PROBLEM DETAILS. The expected copy holds every entry exactly and none of the pictures.

[Scene edit records]

* * *

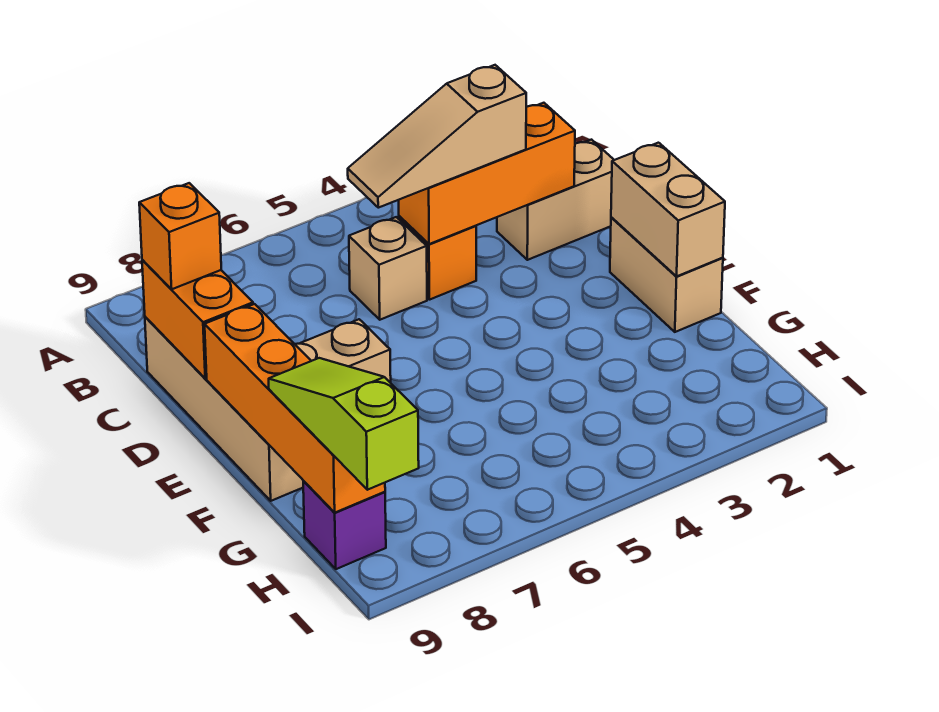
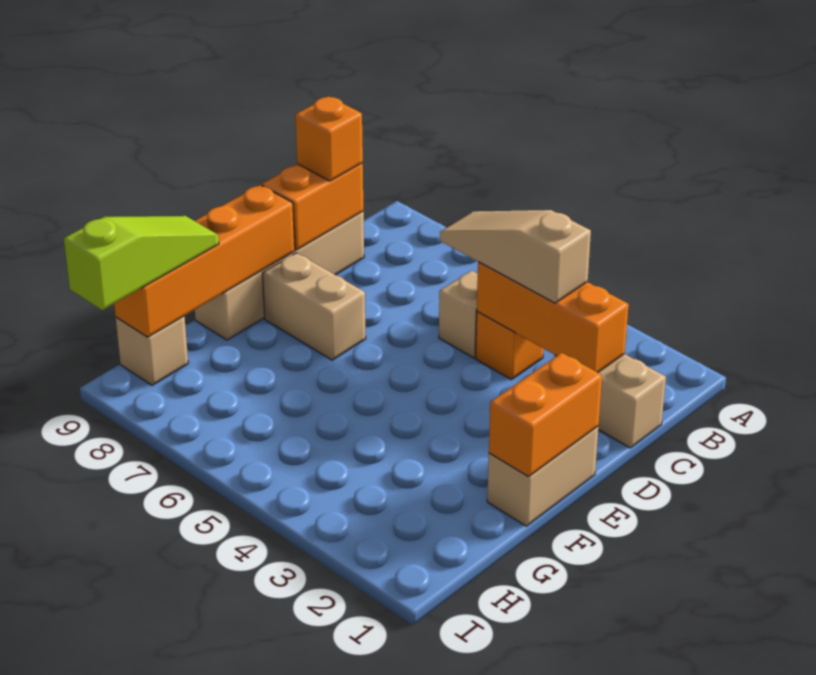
tan brick E1:F1 level 2 -> orange brick E1:F1 level 2
purple brick H9 level 1 -> tan brick H9 level 1

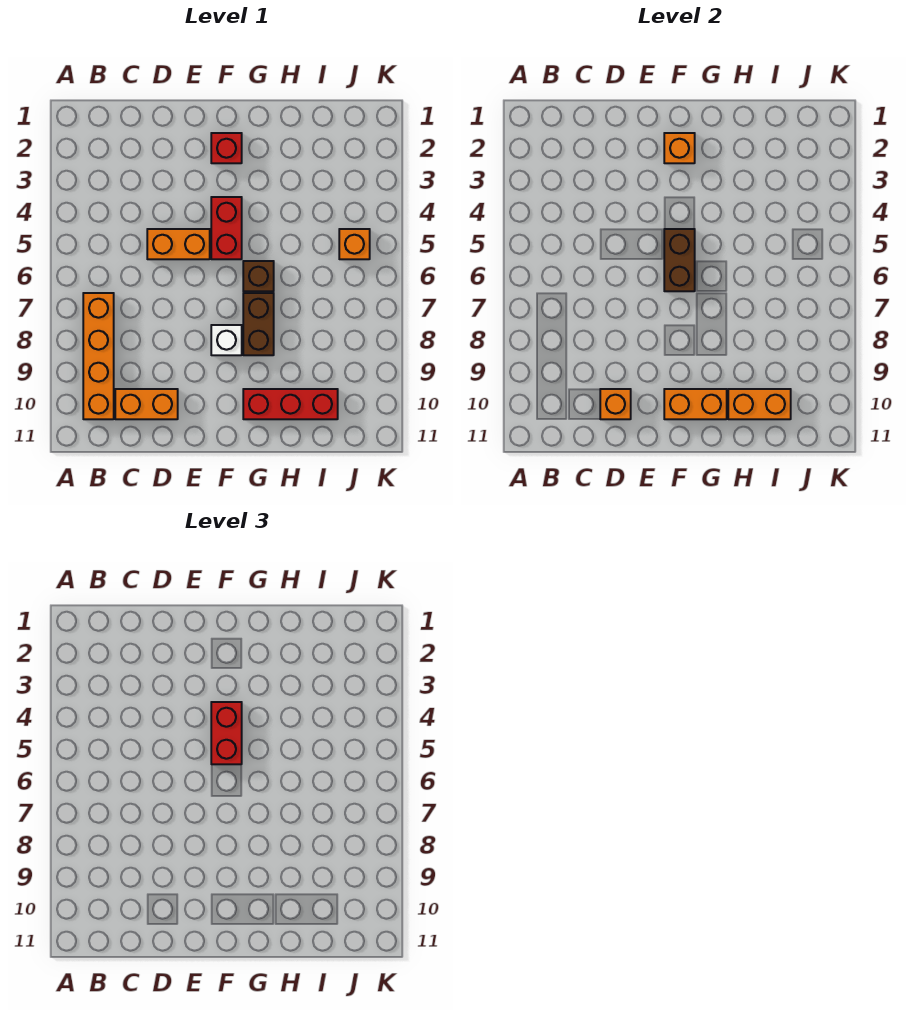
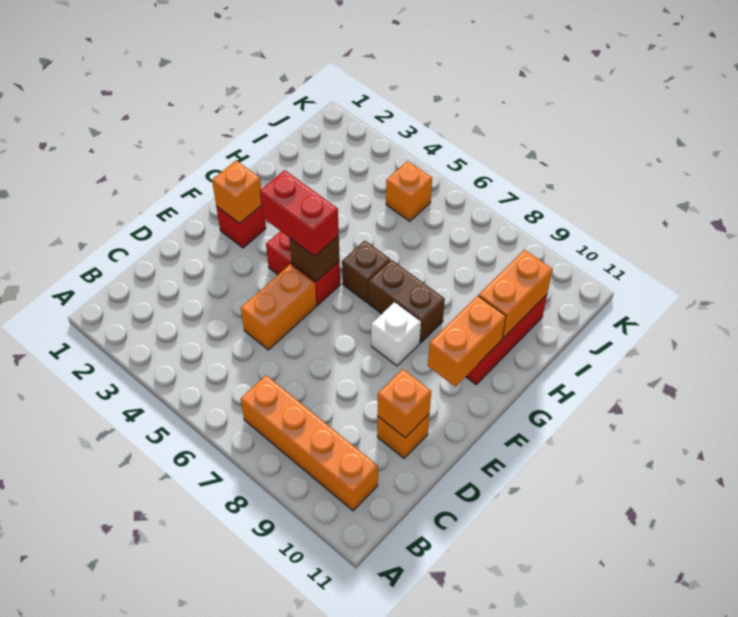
orange brick C10:D10 level 1 -> orange brick D10 level 1
brown brick F5:F6 level 2 -> brown brick F5 level 2

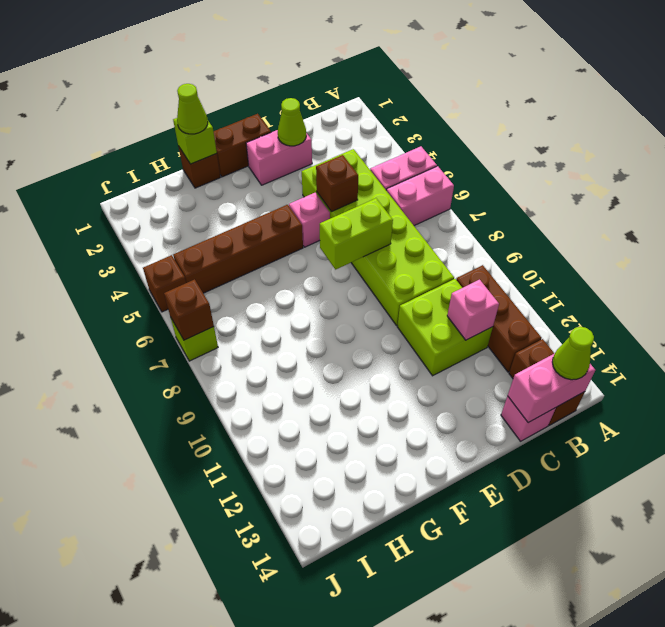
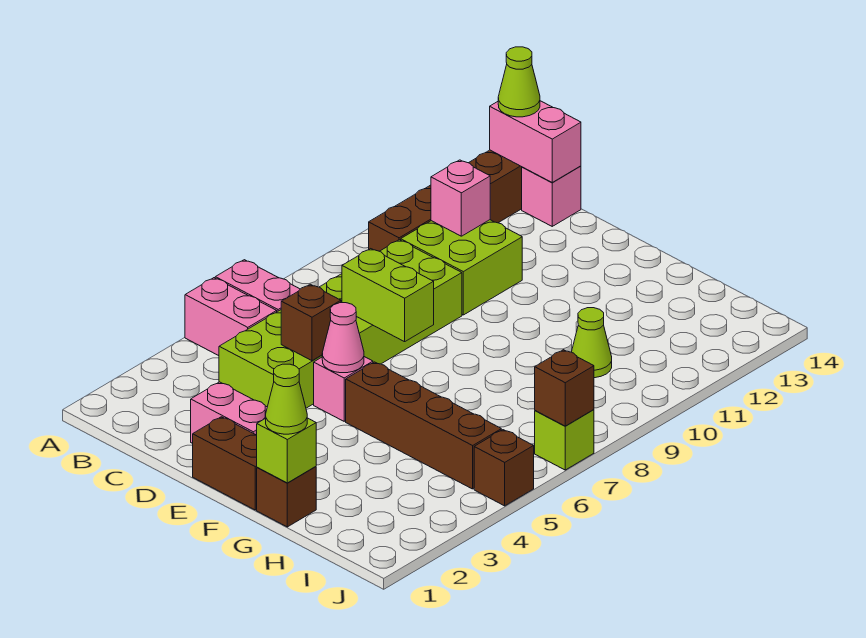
lime cone D2 level 2 -> lime cone H10 level 1
none -> pink cone E5 level 2

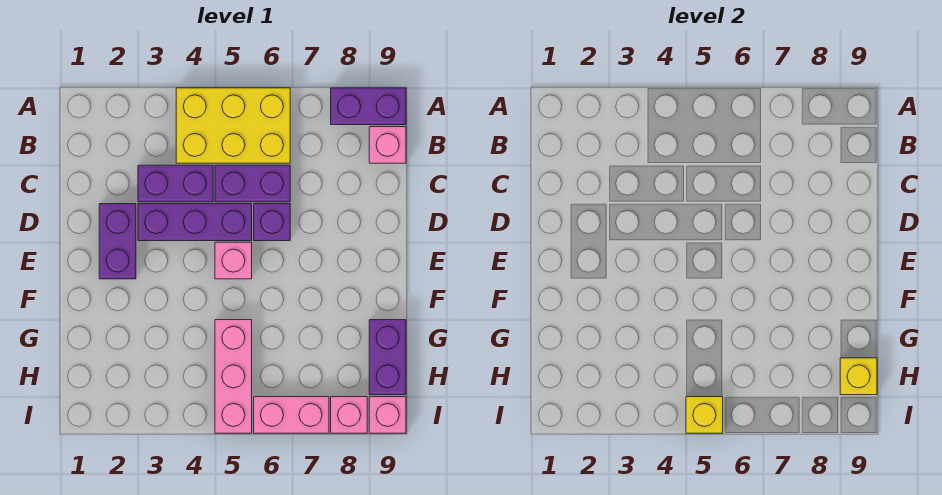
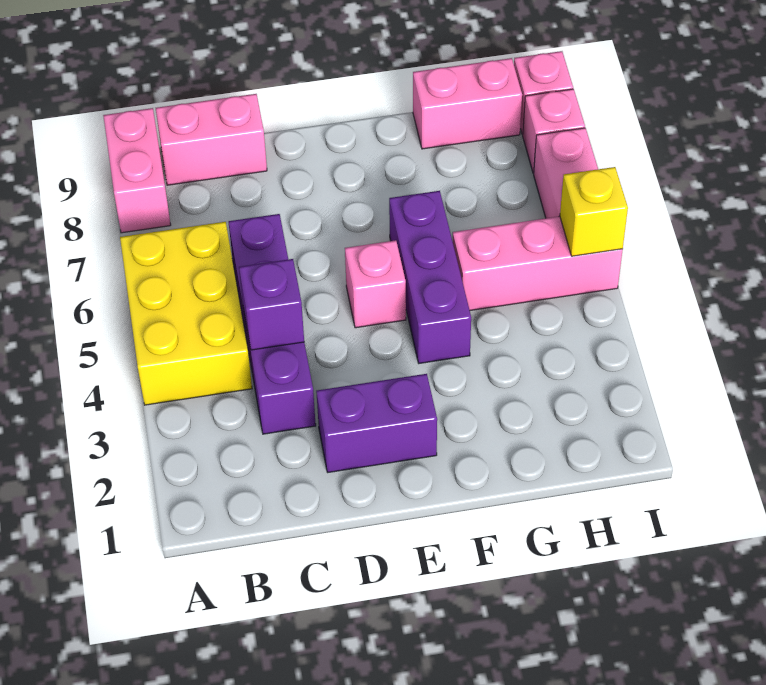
purple brick A8:A9 level 1 -> pink brick A8:A9 level 1
pink brick B9 level 1 -> pink brick B9:C9 level 1
purple brick D3:D5 level 1 -> purple brick F4:F6 level 1
purple brick D6 level 1 -> purple brick C4 level 2
purple brick G9:H9 level 1 -> pink brick G9:H9 level 1
yellow brick H9 level 2 -> none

* * *

SOLUTION TO THIS EXERCISE.
tan brick E1:F1 level 2 -> orange brick E1:F1 level 2
purple brick H9 level 1 -> tan brick H9 level 1

orange brick C10:D10 level 1 -> orange brick D10 level 1
brown brick F5:F6 level 2 -> brown brick F5 level 2

lime cone D2 level 2 -> lime cone H10 level 1
none -> pink cone E5 level 2

purple brick A8:A9 level 1 -> pink brick A8:A9 level 1
pink brick B9 level 1 -> pink brick B9:C9 level 1
purple brick D3:D5 level 1 -> purple brick F4:F6 level 1
purple brick D6 level 1 -> purple brick C4 level 2
purple brick G9:H9 level 1 -> pink brick G9:H9 level 1
yellow brick H9 level 2 -> none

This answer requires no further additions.